### Exercise directions
Find the lines below that contain the word "purple" and count them. Only the number should be given.

### Dataset entries
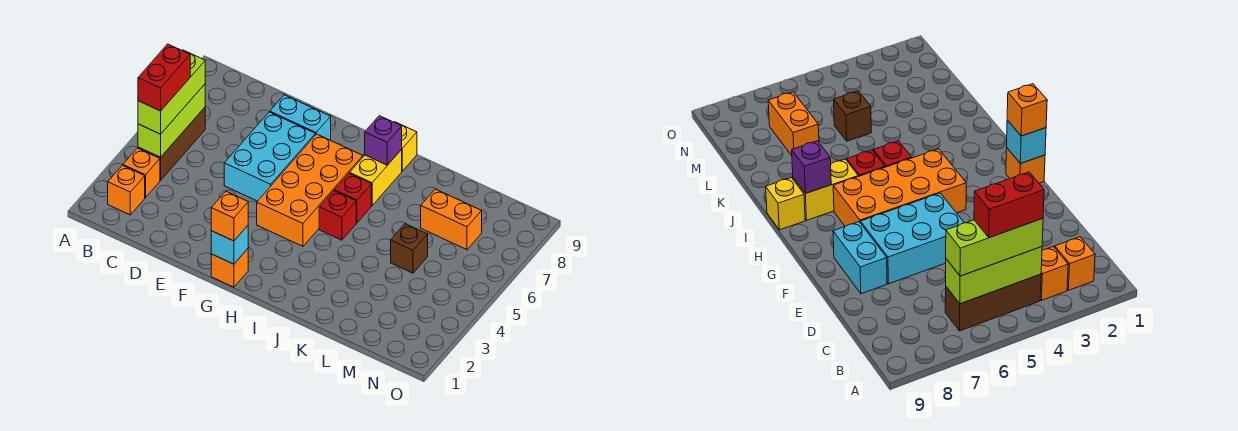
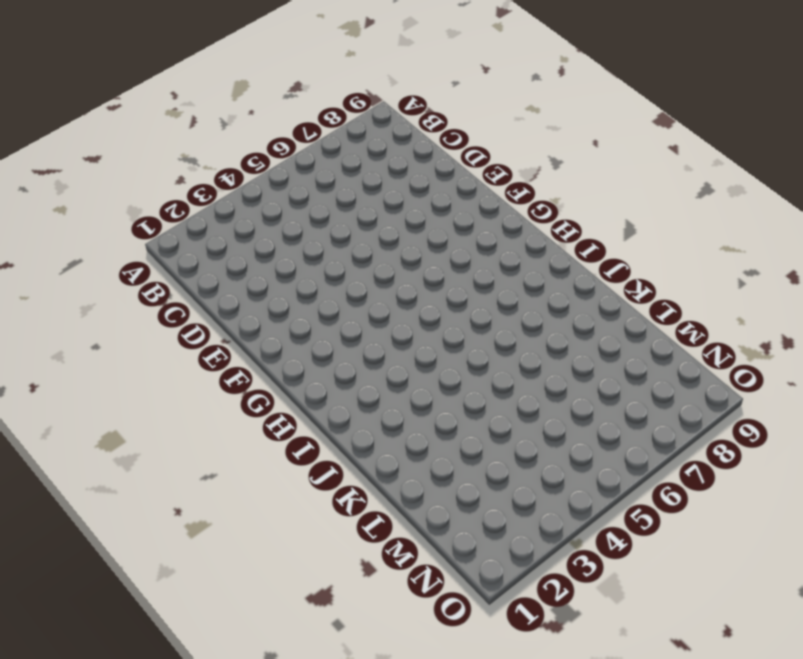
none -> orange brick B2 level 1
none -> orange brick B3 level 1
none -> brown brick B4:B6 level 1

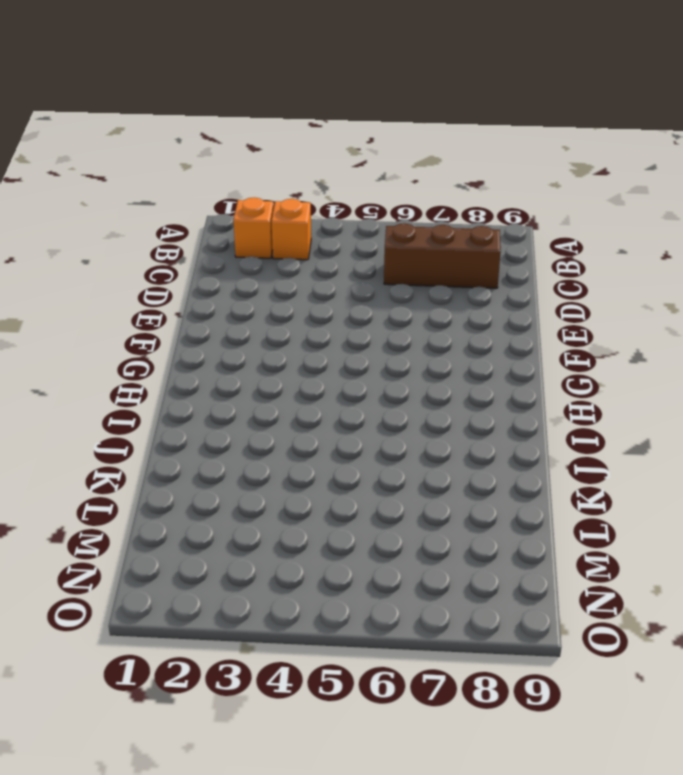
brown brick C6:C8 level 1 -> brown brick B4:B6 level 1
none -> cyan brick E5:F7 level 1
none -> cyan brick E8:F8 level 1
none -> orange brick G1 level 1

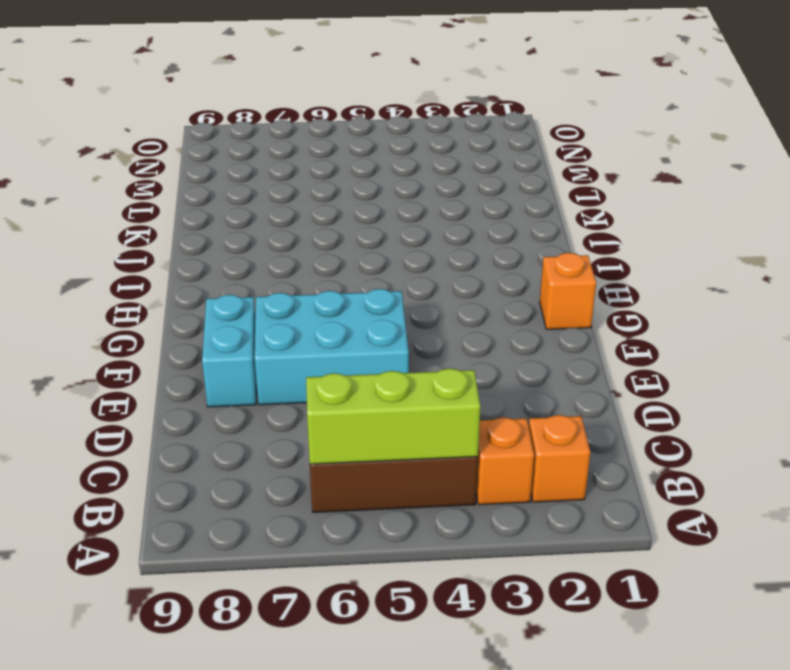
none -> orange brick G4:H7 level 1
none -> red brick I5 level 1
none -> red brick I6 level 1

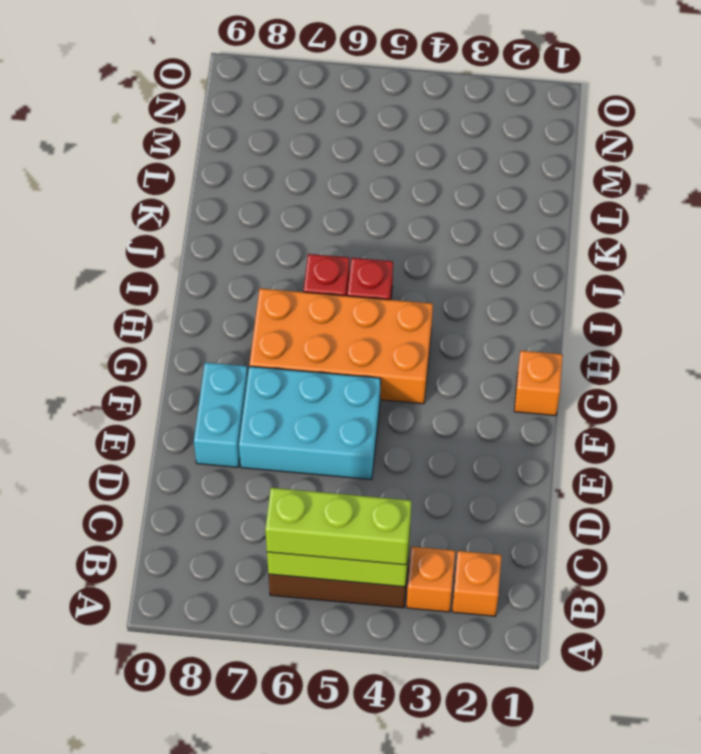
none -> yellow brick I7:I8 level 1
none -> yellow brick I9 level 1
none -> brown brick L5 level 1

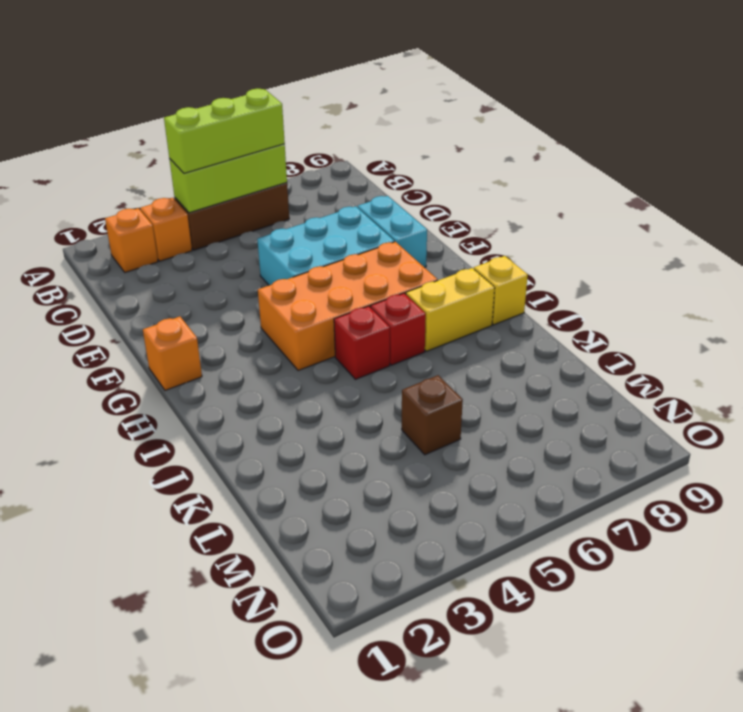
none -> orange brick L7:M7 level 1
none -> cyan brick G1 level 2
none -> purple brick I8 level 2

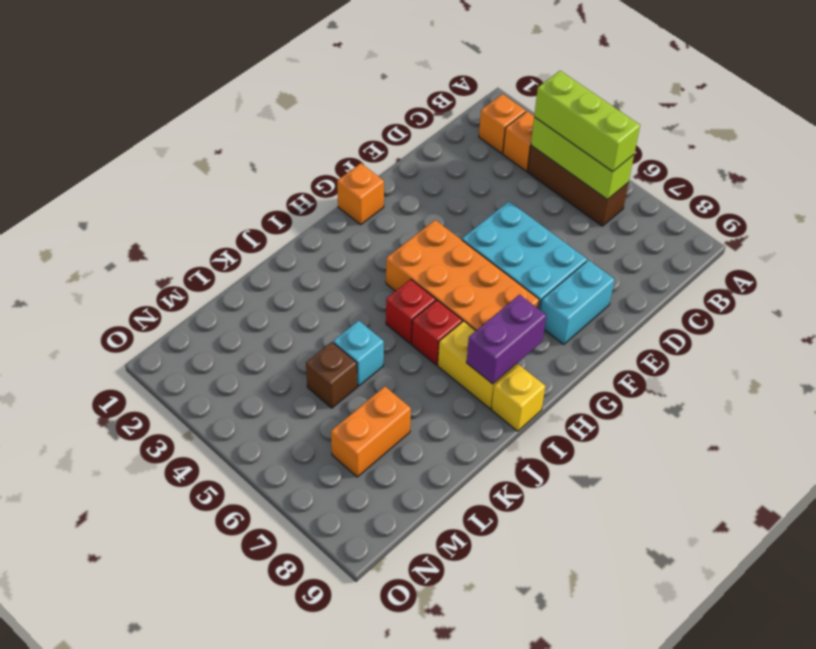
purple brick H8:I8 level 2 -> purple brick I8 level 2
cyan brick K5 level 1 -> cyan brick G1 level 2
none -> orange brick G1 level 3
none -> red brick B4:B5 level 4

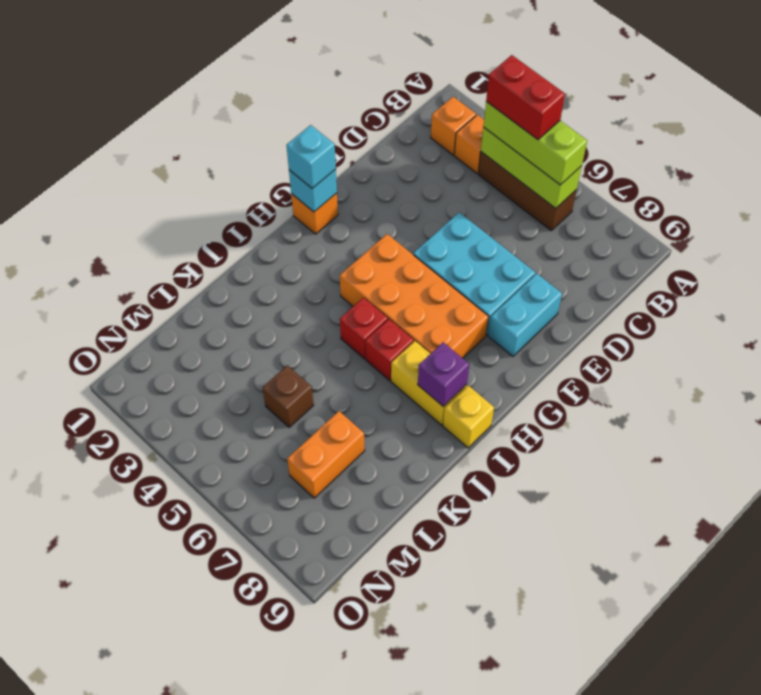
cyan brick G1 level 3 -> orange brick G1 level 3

--

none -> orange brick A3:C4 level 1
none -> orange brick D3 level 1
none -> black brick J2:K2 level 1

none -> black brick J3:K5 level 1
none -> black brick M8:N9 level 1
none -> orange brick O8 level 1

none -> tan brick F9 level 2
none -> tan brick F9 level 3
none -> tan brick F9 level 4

### Solution to this task
2